**What the task asks:** Repeat the data in full. Drop every picture.

**Data:**
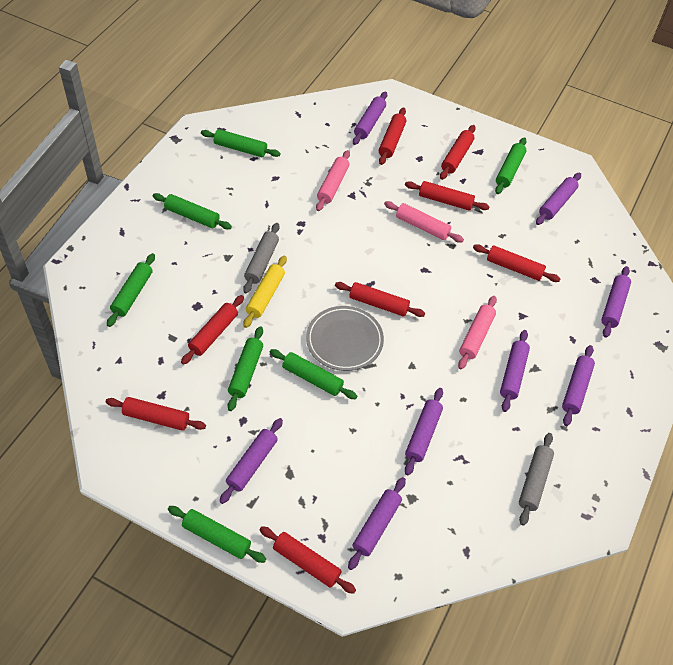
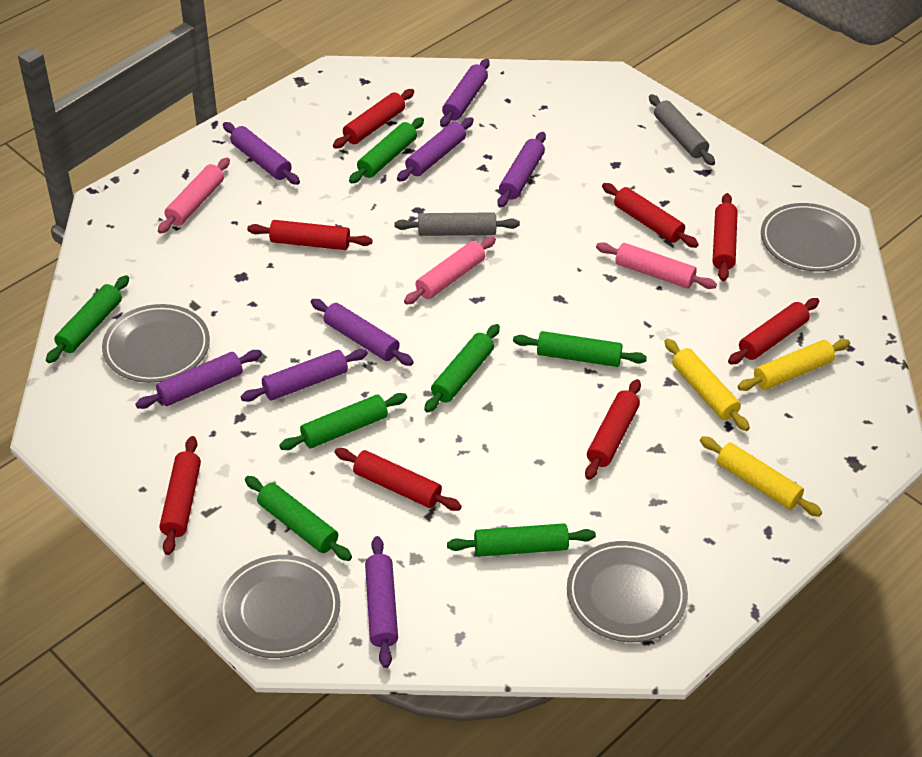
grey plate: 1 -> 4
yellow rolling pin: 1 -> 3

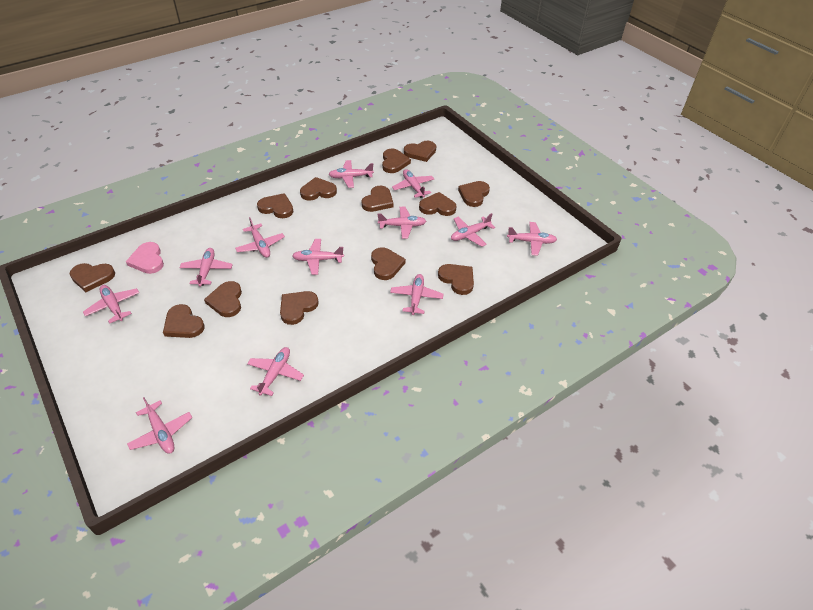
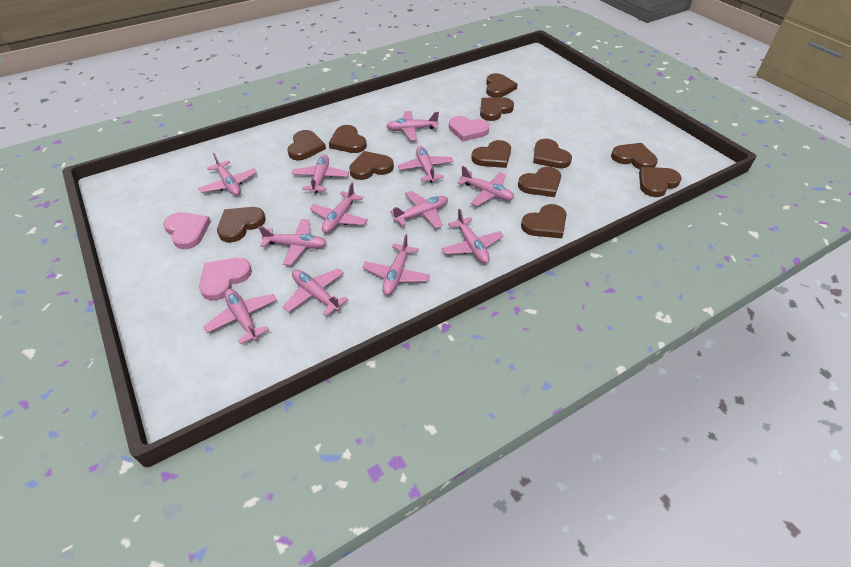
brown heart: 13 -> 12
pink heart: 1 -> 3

**Response box:**
grey plate: 1 -> 4
yellow rolling pin: 1 -> 3

brown heart: 13 -> 12
pink heart: 1 -> 3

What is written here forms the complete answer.